# Exercise goal
Output the data as a numbered list, leaving out blank lines. Begin at the first line of the data and stop after the line that contains "The image size is (952, 1233).".
**********
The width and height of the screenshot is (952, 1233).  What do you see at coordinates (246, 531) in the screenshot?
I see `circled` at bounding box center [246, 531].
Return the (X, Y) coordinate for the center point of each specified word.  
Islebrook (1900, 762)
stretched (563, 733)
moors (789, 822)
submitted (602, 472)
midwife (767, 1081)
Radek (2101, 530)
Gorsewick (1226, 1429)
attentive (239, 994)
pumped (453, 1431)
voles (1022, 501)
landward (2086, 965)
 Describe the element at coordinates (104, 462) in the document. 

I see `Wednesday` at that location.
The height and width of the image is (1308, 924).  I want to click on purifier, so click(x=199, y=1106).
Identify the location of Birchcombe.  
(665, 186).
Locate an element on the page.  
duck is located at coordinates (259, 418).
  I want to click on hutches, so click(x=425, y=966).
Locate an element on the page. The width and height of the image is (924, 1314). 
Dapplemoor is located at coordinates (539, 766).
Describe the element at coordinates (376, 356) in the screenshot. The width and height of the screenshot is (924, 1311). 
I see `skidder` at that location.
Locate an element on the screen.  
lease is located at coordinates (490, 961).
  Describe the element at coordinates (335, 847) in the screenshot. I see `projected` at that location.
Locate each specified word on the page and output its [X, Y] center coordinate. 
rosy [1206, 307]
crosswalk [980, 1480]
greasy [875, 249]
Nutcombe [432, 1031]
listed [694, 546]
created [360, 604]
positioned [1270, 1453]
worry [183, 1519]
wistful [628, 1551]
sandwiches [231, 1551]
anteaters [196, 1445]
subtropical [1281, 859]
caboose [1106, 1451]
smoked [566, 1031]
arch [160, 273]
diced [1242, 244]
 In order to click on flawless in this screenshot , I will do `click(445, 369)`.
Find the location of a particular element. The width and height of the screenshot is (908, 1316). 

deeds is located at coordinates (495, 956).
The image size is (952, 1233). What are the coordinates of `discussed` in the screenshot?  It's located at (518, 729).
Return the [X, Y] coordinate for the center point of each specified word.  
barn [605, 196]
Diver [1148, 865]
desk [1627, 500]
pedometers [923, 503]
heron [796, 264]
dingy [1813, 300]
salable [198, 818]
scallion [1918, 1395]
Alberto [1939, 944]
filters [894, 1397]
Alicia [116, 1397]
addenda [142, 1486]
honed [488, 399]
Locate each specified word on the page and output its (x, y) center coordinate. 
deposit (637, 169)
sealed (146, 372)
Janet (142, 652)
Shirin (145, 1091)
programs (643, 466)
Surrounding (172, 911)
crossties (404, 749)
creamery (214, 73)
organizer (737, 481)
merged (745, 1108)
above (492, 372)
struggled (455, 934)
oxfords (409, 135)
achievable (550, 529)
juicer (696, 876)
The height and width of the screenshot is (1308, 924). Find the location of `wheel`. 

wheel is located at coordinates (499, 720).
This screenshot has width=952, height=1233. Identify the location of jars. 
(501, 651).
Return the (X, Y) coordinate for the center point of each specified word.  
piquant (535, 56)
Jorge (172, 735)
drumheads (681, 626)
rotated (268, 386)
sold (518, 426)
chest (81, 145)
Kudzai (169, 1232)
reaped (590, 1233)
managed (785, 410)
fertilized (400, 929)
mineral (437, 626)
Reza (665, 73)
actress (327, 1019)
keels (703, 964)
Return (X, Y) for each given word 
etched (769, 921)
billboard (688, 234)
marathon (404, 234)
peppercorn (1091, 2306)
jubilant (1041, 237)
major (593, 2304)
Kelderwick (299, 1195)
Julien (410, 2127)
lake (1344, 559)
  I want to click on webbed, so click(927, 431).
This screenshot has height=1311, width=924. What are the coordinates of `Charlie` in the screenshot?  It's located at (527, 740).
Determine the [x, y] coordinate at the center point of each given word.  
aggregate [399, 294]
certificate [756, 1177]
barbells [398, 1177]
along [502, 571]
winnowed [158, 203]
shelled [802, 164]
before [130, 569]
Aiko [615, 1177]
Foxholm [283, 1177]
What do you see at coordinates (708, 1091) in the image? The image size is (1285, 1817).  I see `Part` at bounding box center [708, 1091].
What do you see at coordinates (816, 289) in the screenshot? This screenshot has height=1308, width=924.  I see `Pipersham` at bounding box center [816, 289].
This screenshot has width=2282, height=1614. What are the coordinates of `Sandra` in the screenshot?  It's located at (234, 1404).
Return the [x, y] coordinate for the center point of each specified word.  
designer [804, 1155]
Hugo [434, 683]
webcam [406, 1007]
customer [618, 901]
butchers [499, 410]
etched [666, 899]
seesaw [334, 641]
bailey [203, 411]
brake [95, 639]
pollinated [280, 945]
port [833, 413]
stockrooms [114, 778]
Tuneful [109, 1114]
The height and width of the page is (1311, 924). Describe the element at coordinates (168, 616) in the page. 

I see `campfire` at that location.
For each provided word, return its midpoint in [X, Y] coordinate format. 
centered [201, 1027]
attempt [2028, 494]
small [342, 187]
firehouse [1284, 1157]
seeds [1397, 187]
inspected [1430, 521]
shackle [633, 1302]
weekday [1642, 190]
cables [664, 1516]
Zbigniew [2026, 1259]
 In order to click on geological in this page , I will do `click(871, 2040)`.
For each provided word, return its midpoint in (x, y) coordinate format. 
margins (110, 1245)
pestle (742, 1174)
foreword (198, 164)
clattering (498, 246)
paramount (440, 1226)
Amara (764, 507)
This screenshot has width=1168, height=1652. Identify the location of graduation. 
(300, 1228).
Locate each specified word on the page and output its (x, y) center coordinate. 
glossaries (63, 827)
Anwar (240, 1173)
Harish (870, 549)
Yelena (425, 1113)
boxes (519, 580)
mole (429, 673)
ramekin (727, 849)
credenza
**********
# Exercise response
1. The width and height of the screenshot is (952, 1233).  What do you see at coordinates (246, 531) in the screenshot?
2. I see `circled` at bounding box center [246, 531].
3. Return the (X, Y) coordinate for the center point of each specified word.  
4. Islebrook (1900, 762)
5. stretched (563, 733)
6. moors (789, 822)
7. submitted (602, 472)
8. midwife (767, 1081)
9. Radek (2101, 530)
10. Gorsewick (1226, 1429)
11. attentive (239, 994)
12. pumped (453, 1431)
13. voles (1022, 501)
14. landward (2086, 965)
15.  Describe the element at coordinates (104, 462) in the document. 
16. I see `Wednesday` at that location.
17. The height and width of the image is (1308, 924).  I want to click on purifier, so click(x=199, y=1106).
18. Identify the location of Birchcombe.  
19. (665, 186).
20. Locate an element on the page.  
21. duck is located at coordinates (259, 418).
22.   I want to click on hutches, so click(x=425, y=966).
23. Locate an element on the page. The width and height of the image is (924, 1314). 
24. Dapplemoor is located at coordinates (539, 766).
25. Describe the element at coordinates (376, 356) in the screenshot. The width and height of the screenshot is (924, 1311). 
26. I see `skidder` at that location.
27. Locate an element on the screen.  
28. lease is located at coordinates (490, 961).
29.   Describe the element at coordinates (335, 847) in the screenshot. I see `projected` at that location.
30. Locate each specified word on the page and output its [X, Y] center coordinate. 
31. rosy [1206, 307]
32. crosswalk [980, 1480]
33. greasy [875, 249]
34. Nutcombe [432, 1031]
35. listed [694, 546]
36. created [360, 604]
37. positioned [1270, 1453]
38. worry [183, 1519]
39. wistful [628, 1551]
40. sandwiches [231, 1551]
41. anteaters [196, 1445]
42. subtropical [1281, 859]
43. caboose [1106, 1451]
44. smoked [566, 1031]
45. arch [160, 273]
46. diced [1242, 244]
47.  In order to click on flawless in this screenshot , I will do `click(445, 369)`.
48. Find the location of a particular element. The width and height of the screenshot is (908, 1316). 
49. deeds is located at coordinates (495, 956).
50. The image size is (952, 1233). What are the coordinates of `discussed` in the screenshot?  It's located at (518, 729).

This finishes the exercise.